In the records below, repeat exactly the lines between the line holding "R3: 100 (VBAT, VREF) -> 1.6k (VBAT, VREF)" and the line holding "U3: XNOR (in", inclusive, and drop the pictures.
=== Begin Enclosure ===
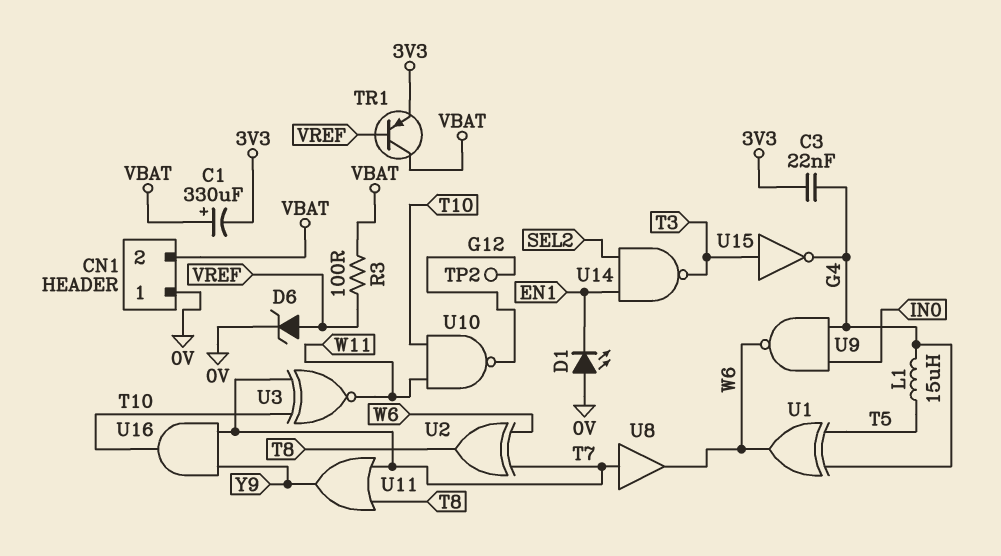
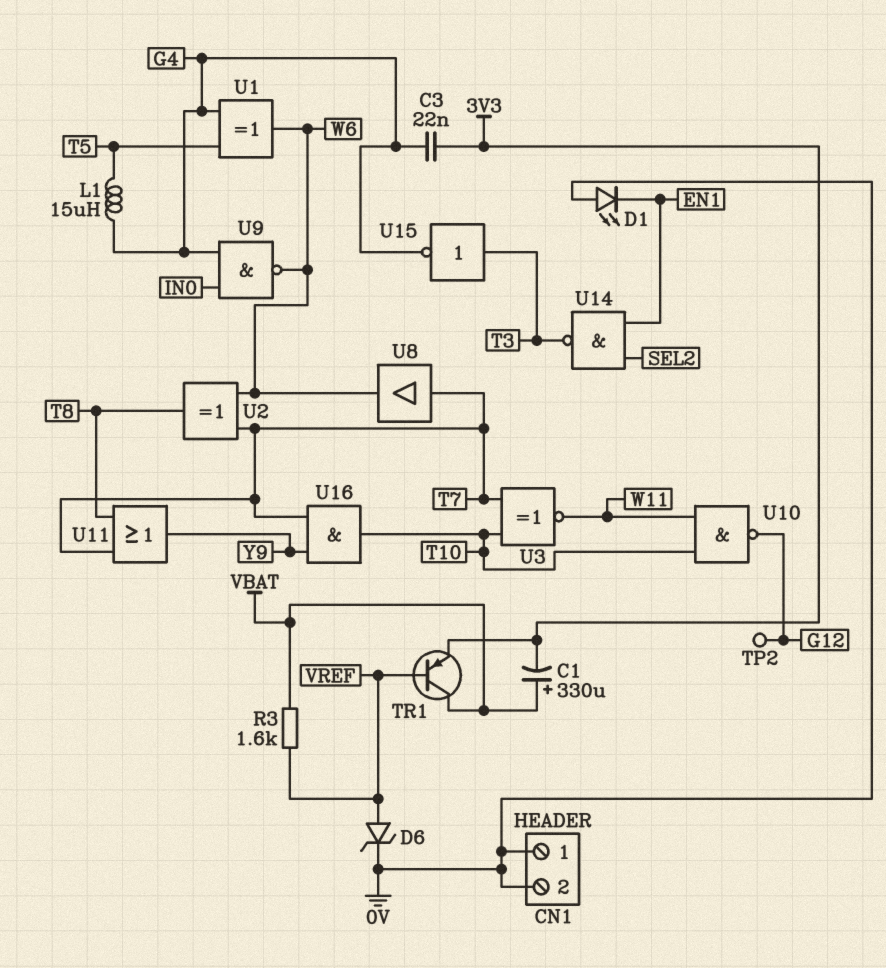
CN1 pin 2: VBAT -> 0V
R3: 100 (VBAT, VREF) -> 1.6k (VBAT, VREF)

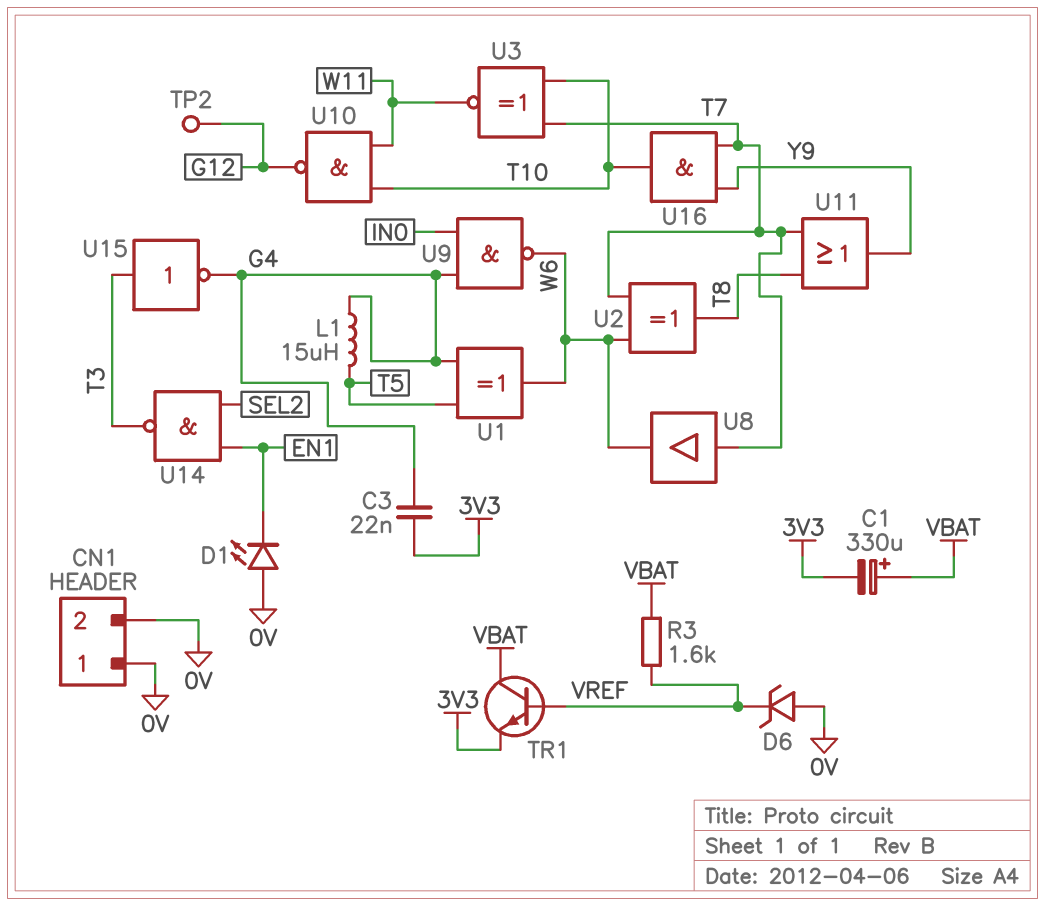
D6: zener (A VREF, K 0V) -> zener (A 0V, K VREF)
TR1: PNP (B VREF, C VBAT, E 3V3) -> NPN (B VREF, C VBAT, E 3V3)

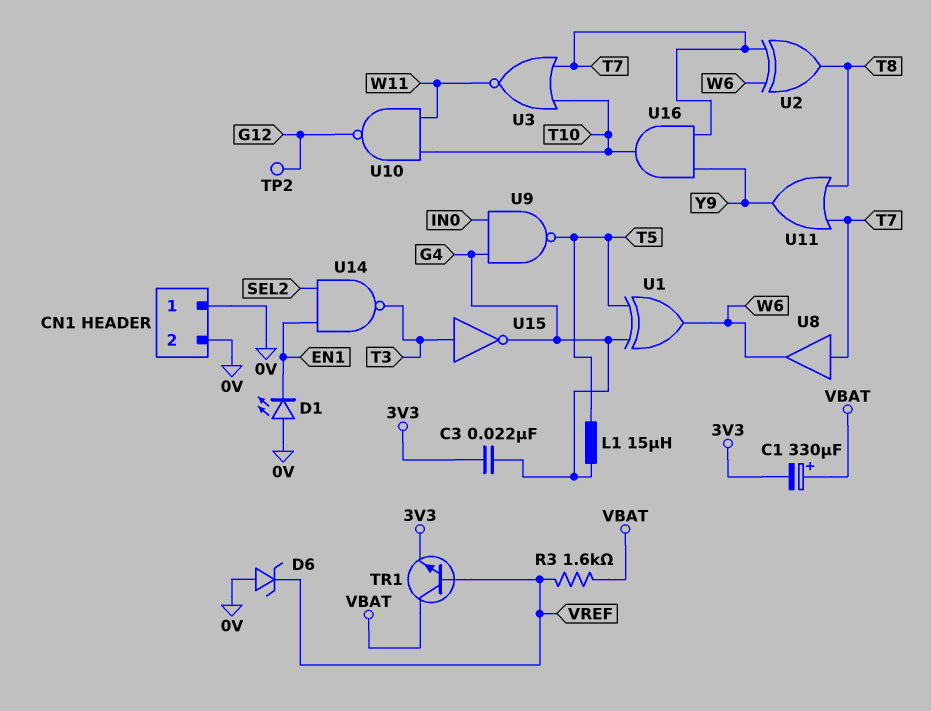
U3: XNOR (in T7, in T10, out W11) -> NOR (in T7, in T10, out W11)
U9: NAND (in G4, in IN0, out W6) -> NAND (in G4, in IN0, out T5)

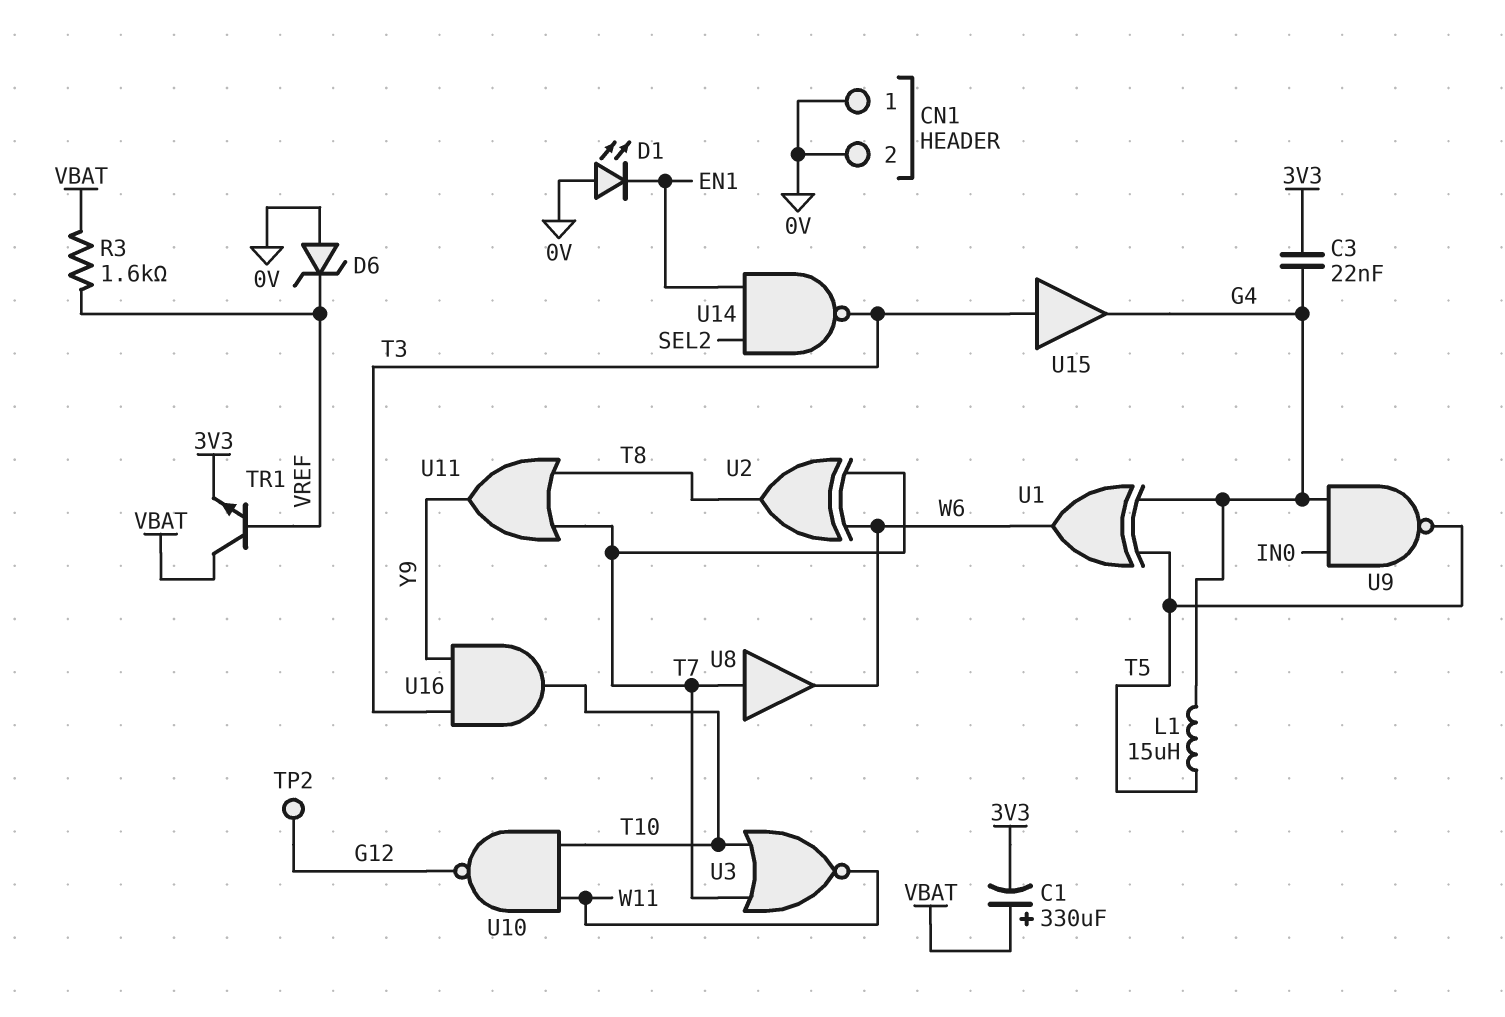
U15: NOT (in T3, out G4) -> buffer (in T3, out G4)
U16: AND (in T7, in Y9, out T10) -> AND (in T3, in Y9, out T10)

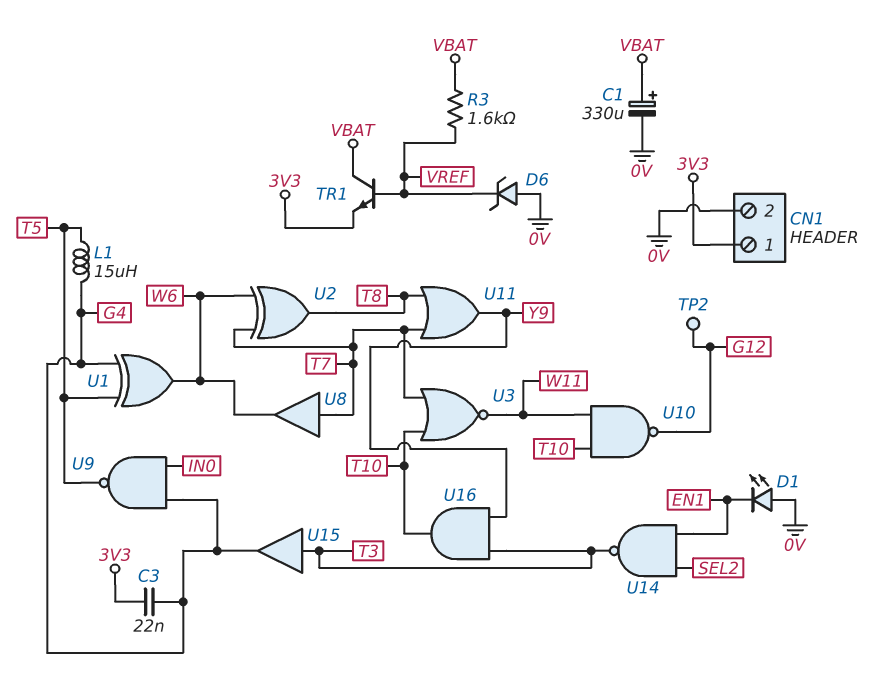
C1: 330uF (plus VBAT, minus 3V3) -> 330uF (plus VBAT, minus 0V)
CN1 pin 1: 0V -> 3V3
=== End Enclosure ===
=== Begin Enclosure ===
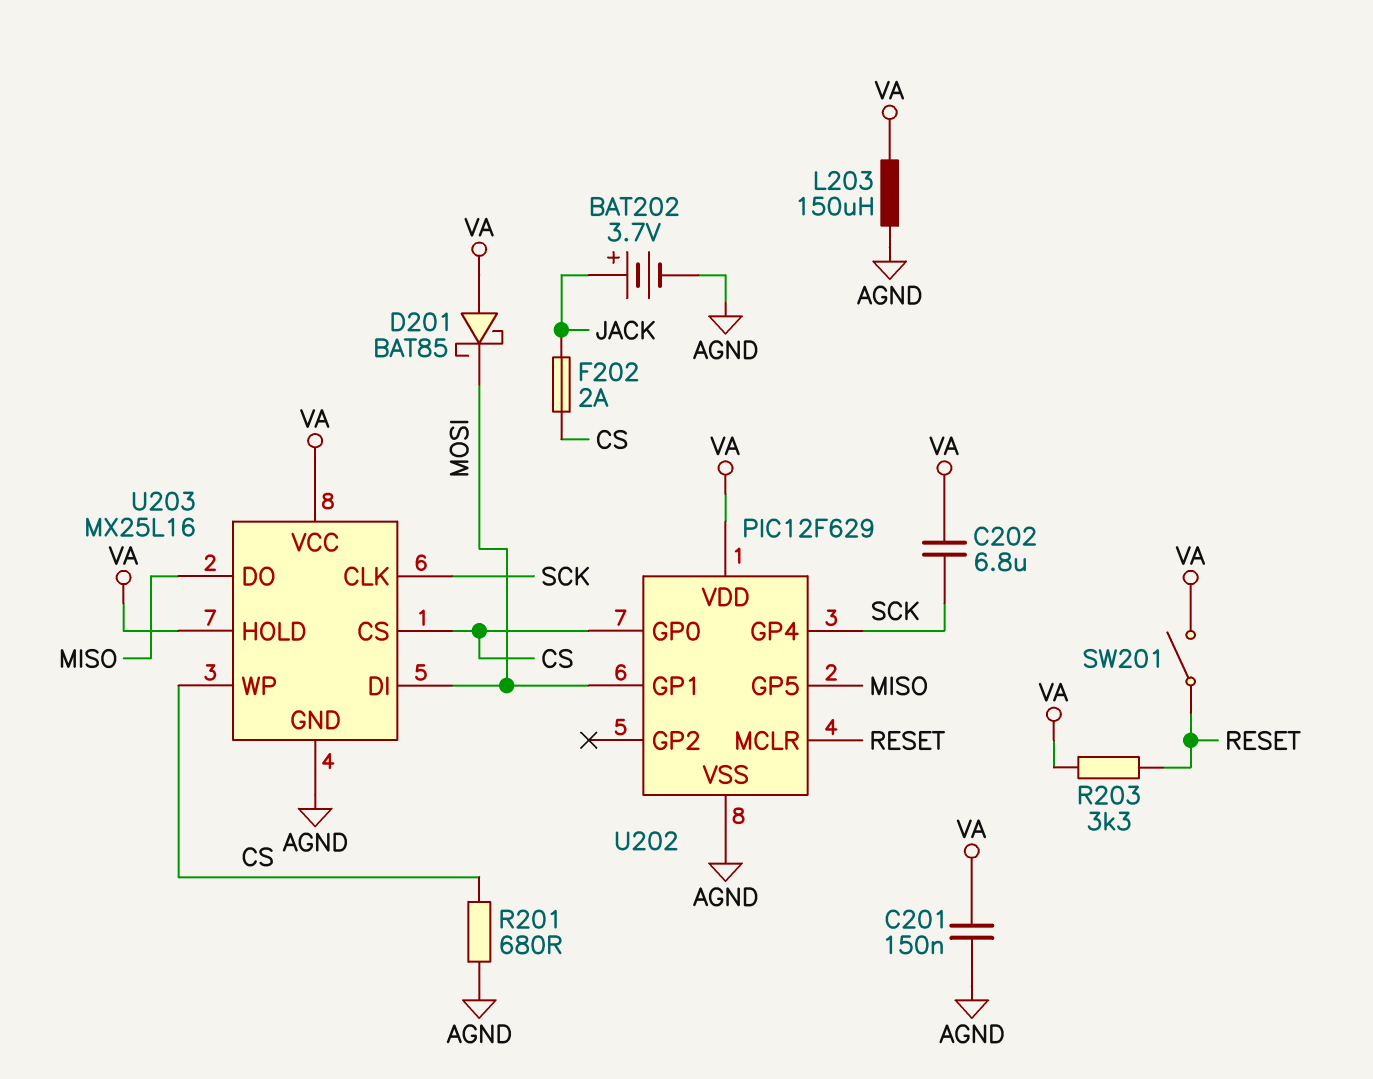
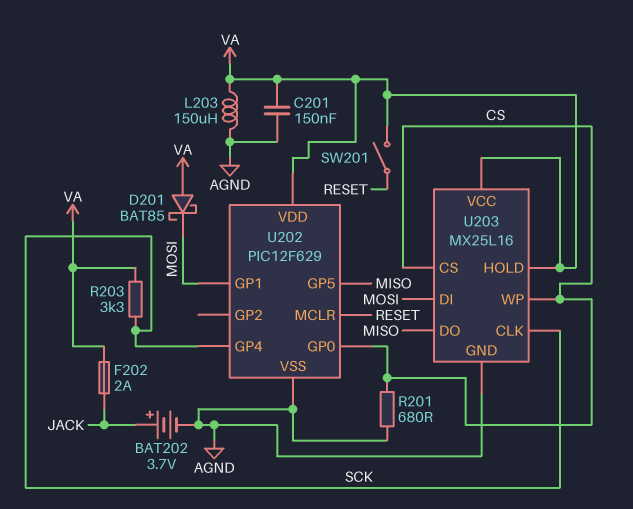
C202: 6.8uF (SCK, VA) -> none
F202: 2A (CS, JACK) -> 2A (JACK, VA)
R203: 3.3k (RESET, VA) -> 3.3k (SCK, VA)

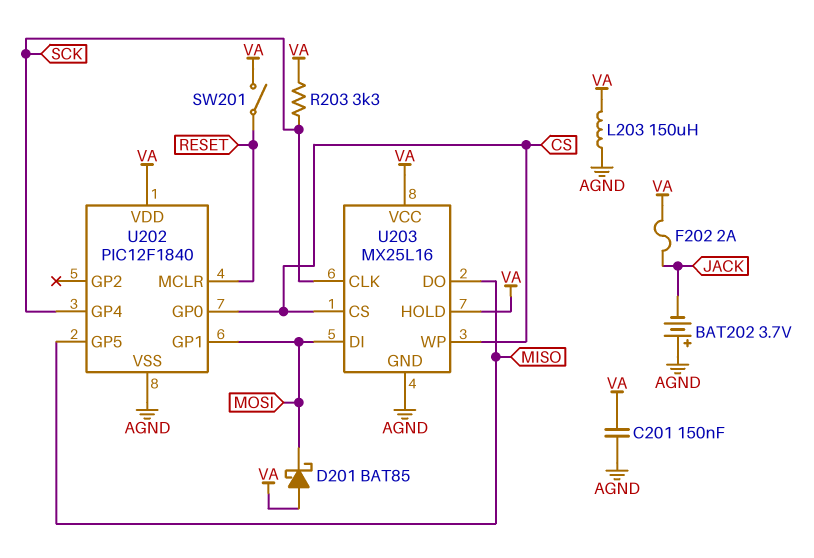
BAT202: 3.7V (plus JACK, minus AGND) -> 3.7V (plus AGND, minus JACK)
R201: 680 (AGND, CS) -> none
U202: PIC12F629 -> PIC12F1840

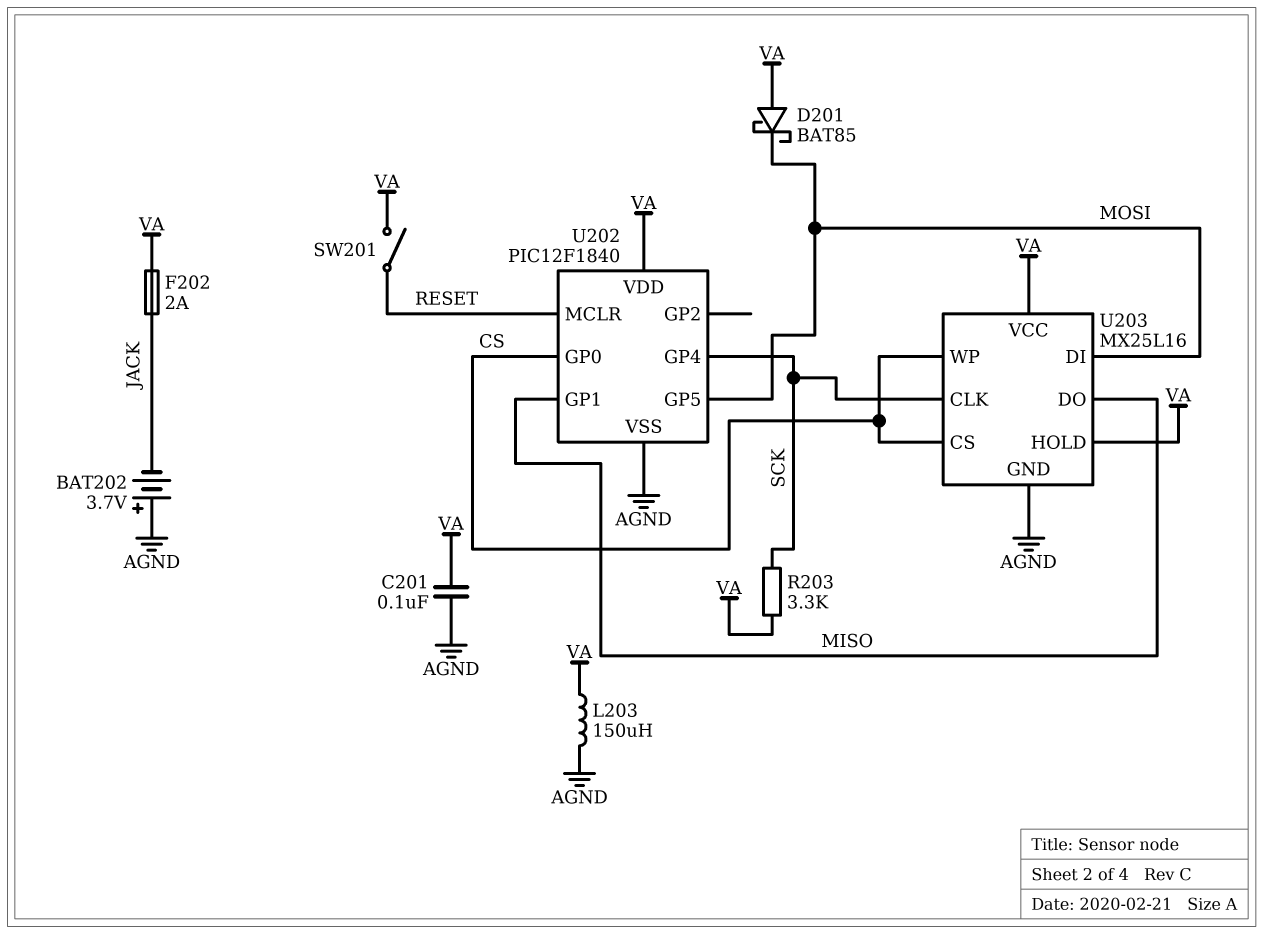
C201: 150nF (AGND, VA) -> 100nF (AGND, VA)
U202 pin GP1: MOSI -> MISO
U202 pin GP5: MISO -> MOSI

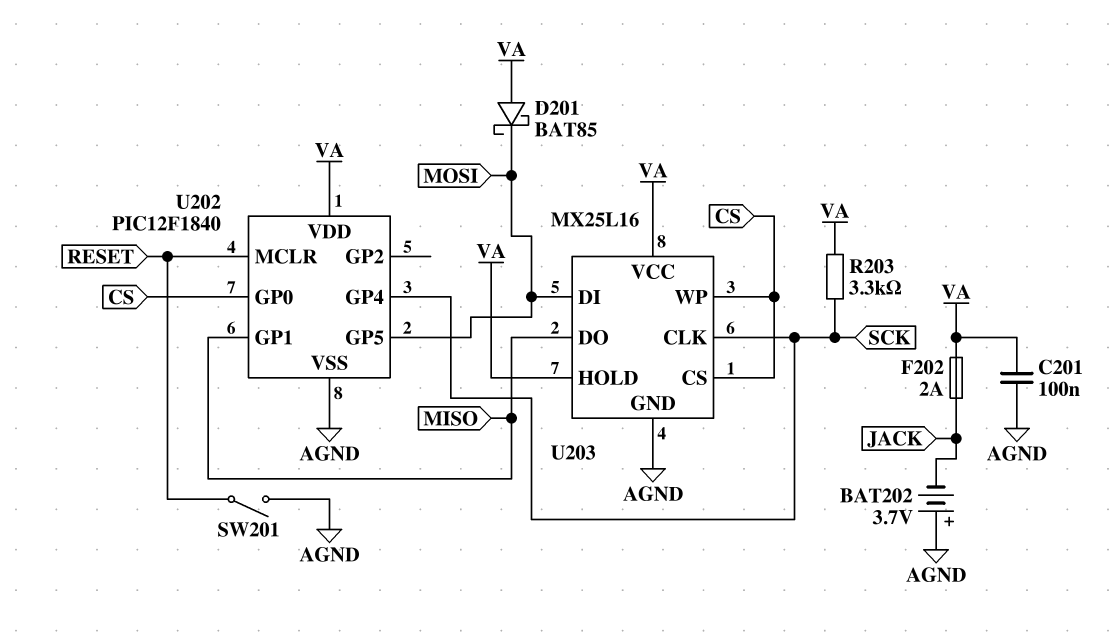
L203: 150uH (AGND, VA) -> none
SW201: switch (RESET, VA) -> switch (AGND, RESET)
=== End Enclosure ===
=== RESULT OF THIS TASK ===
R3: 100 (VBAT, VREF) -> 1.6k (VBAT, VREF)

D6: zener (A VREF, K 0V) -> zener (A 0V, K VREF)
TR1: PNP (B VREF, C VBAT, E 3V3) -> NPN (B VREF, C VBAT, E 3V3)

U3: XNOR (in T7, in T10, out W11) -> NOR (in T7, in T10, out W11)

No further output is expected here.